DIRECTIONS:
In the material below, find each line holding the string "reel" and copy it.

DATA SHOWN:
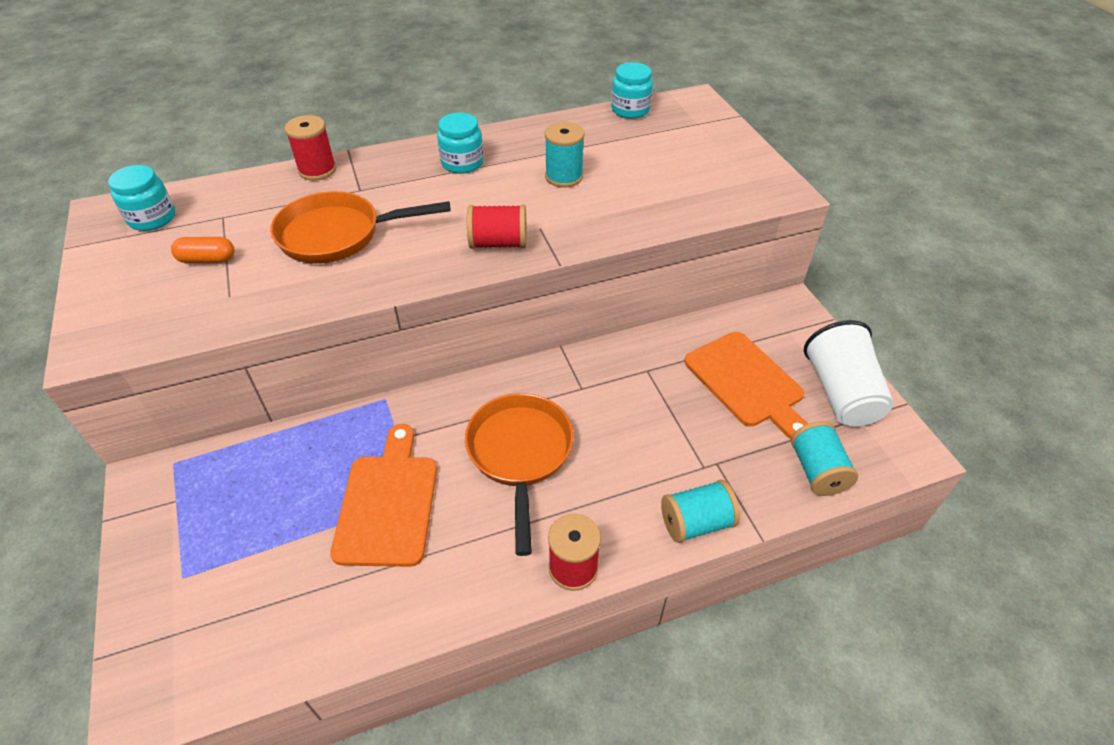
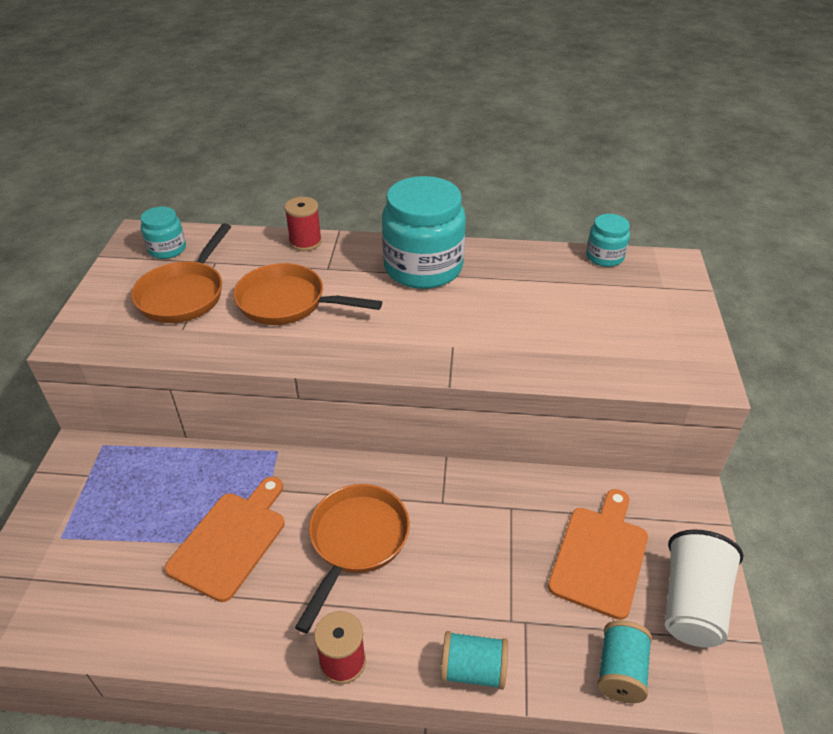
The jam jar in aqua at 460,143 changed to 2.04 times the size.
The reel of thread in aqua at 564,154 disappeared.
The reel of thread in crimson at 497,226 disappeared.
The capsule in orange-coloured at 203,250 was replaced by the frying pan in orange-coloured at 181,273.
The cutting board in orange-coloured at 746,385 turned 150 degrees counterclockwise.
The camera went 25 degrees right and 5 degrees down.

WRITTEN ANSWER:
The reel of thread in aqua at 564,154 disappeared.
The reel of thread in crimson at 497,226 disappeared.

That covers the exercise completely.